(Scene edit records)
+---+
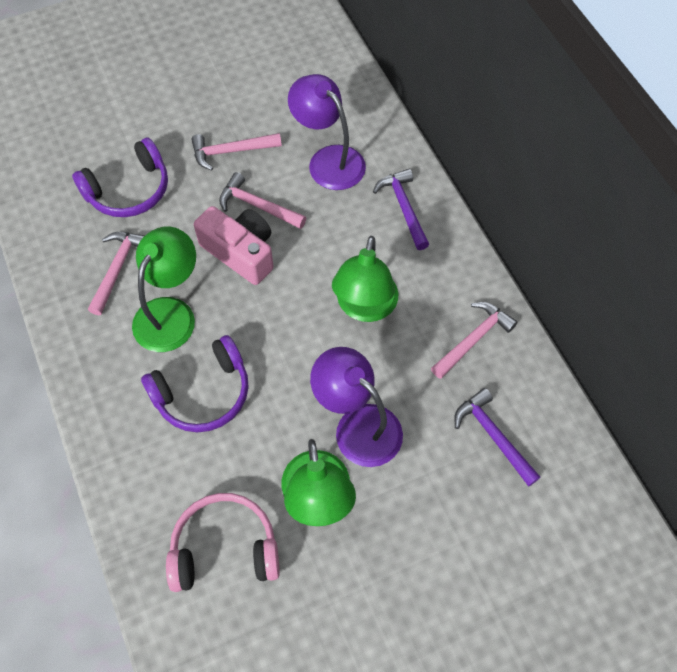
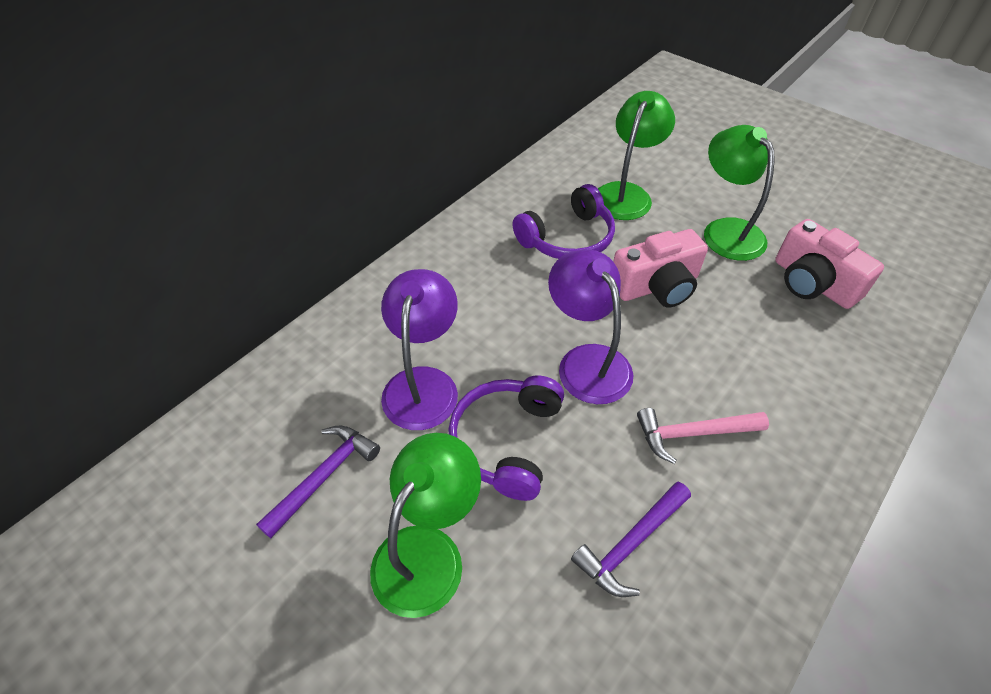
pink camera: 1 -> 2
pink hammer: 4 -> 1
pink headphones: 1 -> 0

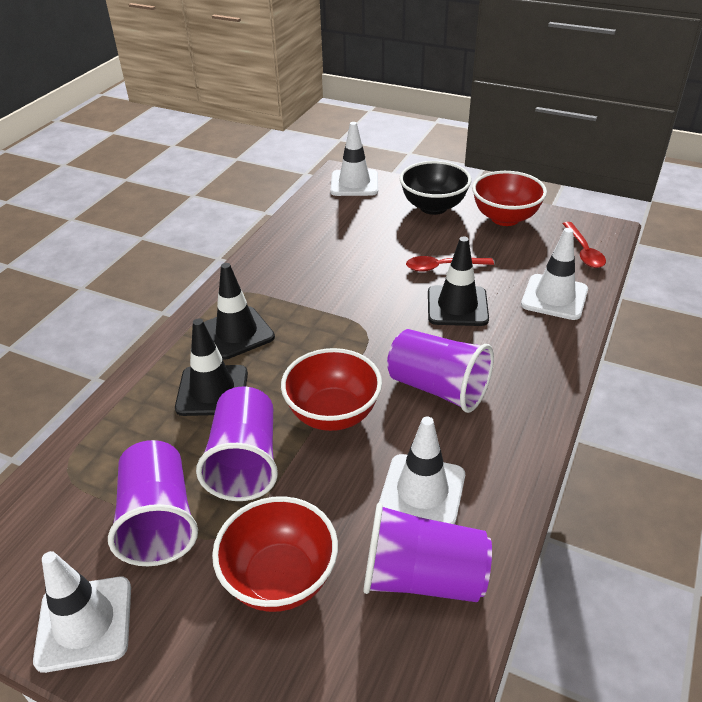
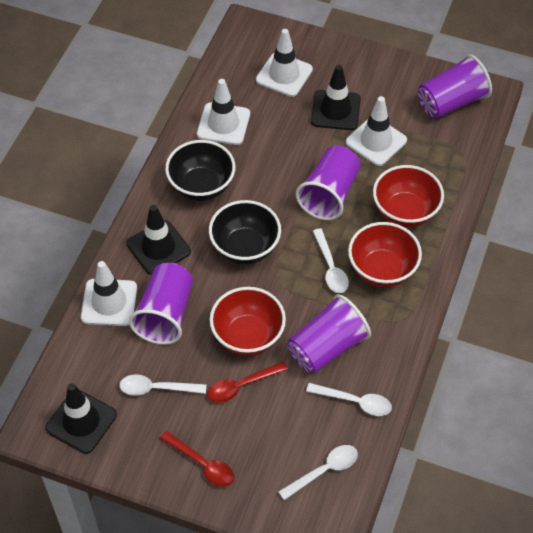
black bowl: 1 -> 2
white spoon: 0 -> 4

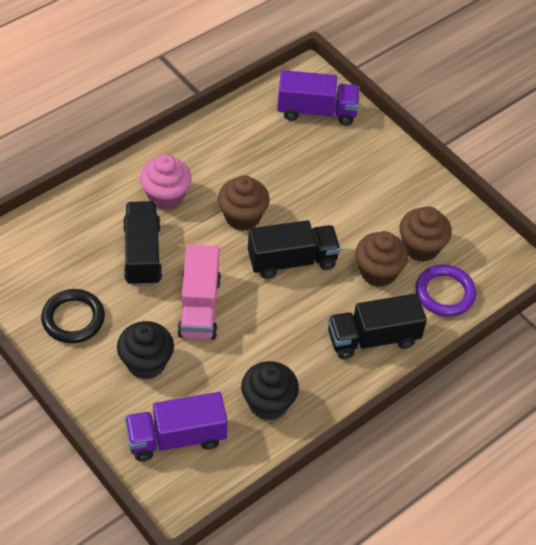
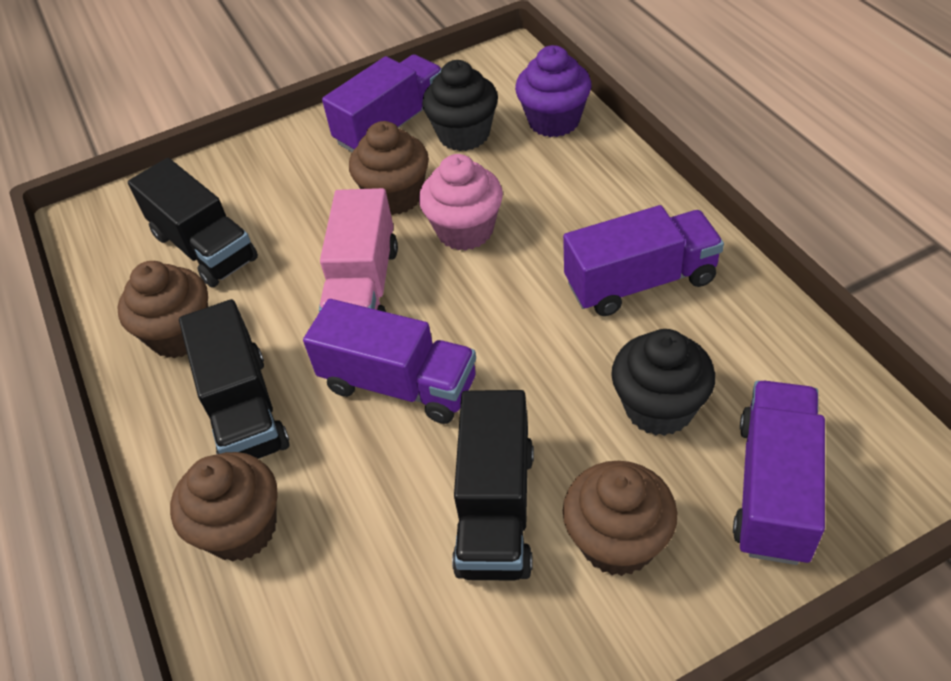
black ring: 1 -> 0
brown cupcake: 3 -> 4
purple cupcake: 0 -> 1
purple ring: 1 -> 0
purple truck: 2 -> 4

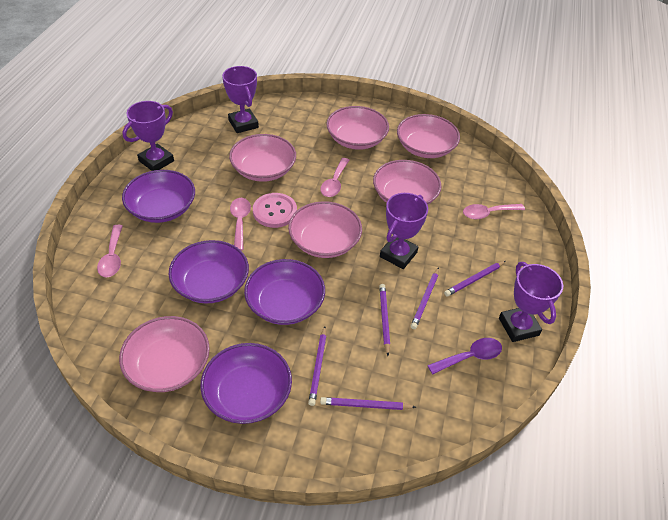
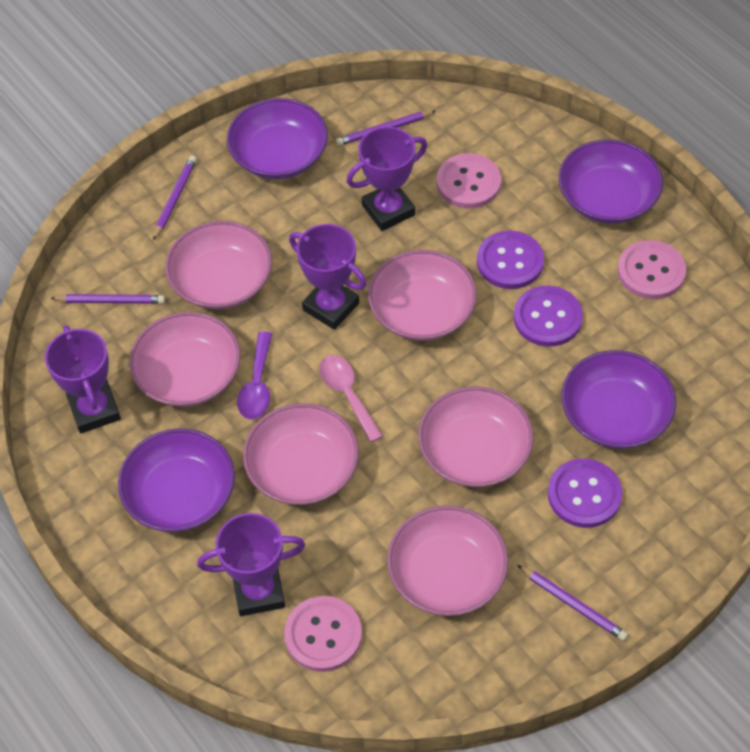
pink button: 1 -> 3
pink spoon: 4 -> 1
purple button: 0 -> 3
purple pencil: 5 -> 4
+---+
### Task to carry out
Set down only the lines running from the line with "pink headphones: 1 -> 0" to the end of the entries, inclusive; omit every picture.

### Answer to this exercise
pink headphones: 1 -> 0

black bowl: 1 -> 2
white spoon: 0 -> 4

black ring: 1 -> 0
brown cupcake: 3 -> 4
purple cupcake: 0 -> 1
purple ring: 1 -> 0
purple truck: 2 -> 4

pink button: 1 -> 3
pink spoon: 4 -> 1
purple button: 0 -> 3
purple pencil: 5 -> 4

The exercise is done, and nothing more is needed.